(Edit difference data)
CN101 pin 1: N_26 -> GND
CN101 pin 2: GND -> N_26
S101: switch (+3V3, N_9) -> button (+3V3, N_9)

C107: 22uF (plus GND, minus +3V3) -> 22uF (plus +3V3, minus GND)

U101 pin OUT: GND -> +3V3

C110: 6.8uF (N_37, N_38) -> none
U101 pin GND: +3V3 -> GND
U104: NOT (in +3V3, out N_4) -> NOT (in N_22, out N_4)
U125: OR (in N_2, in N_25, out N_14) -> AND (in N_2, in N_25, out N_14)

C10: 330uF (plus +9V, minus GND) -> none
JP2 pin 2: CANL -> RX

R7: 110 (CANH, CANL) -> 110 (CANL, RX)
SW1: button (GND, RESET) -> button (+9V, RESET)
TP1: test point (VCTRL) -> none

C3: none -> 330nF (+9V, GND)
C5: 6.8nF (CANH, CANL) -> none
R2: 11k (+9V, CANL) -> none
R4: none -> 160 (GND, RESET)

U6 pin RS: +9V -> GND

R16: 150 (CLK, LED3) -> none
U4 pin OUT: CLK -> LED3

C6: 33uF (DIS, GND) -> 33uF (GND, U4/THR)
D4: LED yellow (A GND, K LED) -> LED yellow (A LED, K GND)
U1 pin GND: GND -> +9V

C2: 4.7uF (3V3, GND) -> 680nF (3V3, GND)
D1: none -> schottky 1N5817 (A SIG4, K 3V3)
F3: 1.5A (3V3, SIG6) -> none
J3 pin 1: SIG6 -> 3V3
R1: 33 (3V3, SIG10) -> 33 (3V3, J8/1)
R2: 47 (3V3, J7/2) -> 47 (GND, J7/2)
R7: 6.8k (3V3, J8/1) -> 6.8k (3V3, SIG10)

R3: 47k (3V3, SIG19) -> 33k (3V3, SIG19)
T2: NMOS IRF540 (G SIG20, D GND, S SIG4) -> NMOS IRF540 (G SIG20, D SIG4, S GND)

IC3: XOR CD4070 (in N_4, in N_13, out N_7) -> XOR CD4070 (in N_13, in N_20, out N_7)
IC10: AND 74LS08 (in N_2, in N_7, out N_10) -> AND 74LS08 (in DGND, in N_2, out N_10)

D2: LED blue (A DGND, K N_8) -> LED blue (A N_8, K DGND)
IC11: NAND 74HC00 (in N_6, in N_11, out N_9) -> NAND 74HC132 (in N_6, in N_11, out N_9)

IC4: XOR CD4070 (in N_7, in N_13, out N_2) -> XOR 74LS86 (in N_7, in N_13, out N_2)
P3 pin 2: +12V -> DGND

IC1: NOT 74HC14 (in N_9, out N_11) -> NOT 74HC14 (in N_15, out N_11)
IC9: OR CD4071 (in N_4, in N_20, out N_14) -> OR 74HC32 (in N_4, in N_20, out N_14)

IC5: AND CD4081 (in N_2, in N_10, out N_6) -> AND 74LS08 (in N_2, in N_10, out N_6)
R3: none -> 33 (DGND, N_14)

> Exercise
Say each line again exactly as it appears above.

> Answer to the problem
CN101 pin 1: N_26 -> GND
CN101 pin 2: GND -> N_26
S101: switch (+3V3, N_9) -> button (+3V3, N_9)

C107: 22uF (plus GND, minus +3V3) -> 22uF (plus +3V3, minus GND)

U101 pin OUT: GND -> +3V3

C110: 6.8uF (N_37, N_38) -> none
U101 pin GND: +3V3 -> GND
U104: NOT (in +3V3, out N_4) -> NOT (in N_22, out N_4)
U125: OR (in N_2, in N_25, out N_14) -> AND (in N_2, in N_25, out N_14)

C10: 330uF (plus +9V, minus GND) -> none
JP2 pin 2: CANL -> RX

R7: 110 (CANH, CANL) -> 110 (CANL, RX)
SW1: button (GND, RESET) -> button (+9V, RESET)
TP1: test point (VCTRL) -> none

C3: none -> 330nF (+9V, GND)
C5: 6.8nF (CANH, CANL) -> none
R2: 11k (+9V, CANL) -> none
R4: none -> 160 (GND, RESET)

U6 pin RS: +9V -> GND

R16: 150 (CLK, LED3) -> none
U4 pin OUT: CLK -> LED3

C6: 33uF (DIS, GND) -> 33uF (GND, U4/THR)
D4: LED yellow (A GND, K LED) -> LED yellow (A LED, K GND)
U1 pin GND: GND -> +9V

C2: 4.7uF (3V3, GND) -> 680nF (3V3, GND)
D1: none -> schottky 1N5817 (A SIG4, K 3V3)
F3: 1.5A (3V3, SIG6) -> none
J3 pin 1: SIG6 -> 3V3
R1: 33 (3V3, SIG10) -> 33 (3V3, J8/1)
R2: 47 (3V3, J7/2) -> 47 (GND, J7/2)
R7: 6.8k (3V3, J8/1) -> 6.8k (3V3, SIG10)

R3: 47k (3V3, SIG19) -> 33k (3V3, SIG19)
T2: NMOS IRF540 (G SIG20, D GND, S SIG4) -> NMOS IRF540 (G SIG20, D SIG4, S GND)

IC3: XOR CD4070 (in N_4, in N_13, out N_7) -> XOR CD4070 (in N_13, in N_20, out N_7)
IC10: AND 74LS08 (in N_2, in N_7, out N_10) -> AND 74LS08 (in DGND, in N_2, out N_10)

D2: LED blue (A DGND, K N_8) -> LED blue (A N_8, K DGND)
IC11: NAND 74HC00 (in N_6, in N_11, out N_9) -> NAND 74HC132 (in N_6, in N_11, out N_9)

IC4: XOR CD4070 (in N_7, in N_13, out N_2) -> XOR 74LS86 (in N_7, in N_13, out N_2)
P3 pin 2: +12V -> DGND

IC1: NOT 74HC14 (in N_9, out N_11) -> NOT 74HC14 (in N_15, out N_11)
IC9: OR CD4071 (in N_4, in N_20, out N_14) -> OR 74HC32 (in N_4, in N_20, out N_14)

IC5: AND CD4081 (in N_2, in N_10, out N_6) -> AND 74LS08 (in N_2, in N_10, out N_6)
R3: none -> 33 (DGND, N_14)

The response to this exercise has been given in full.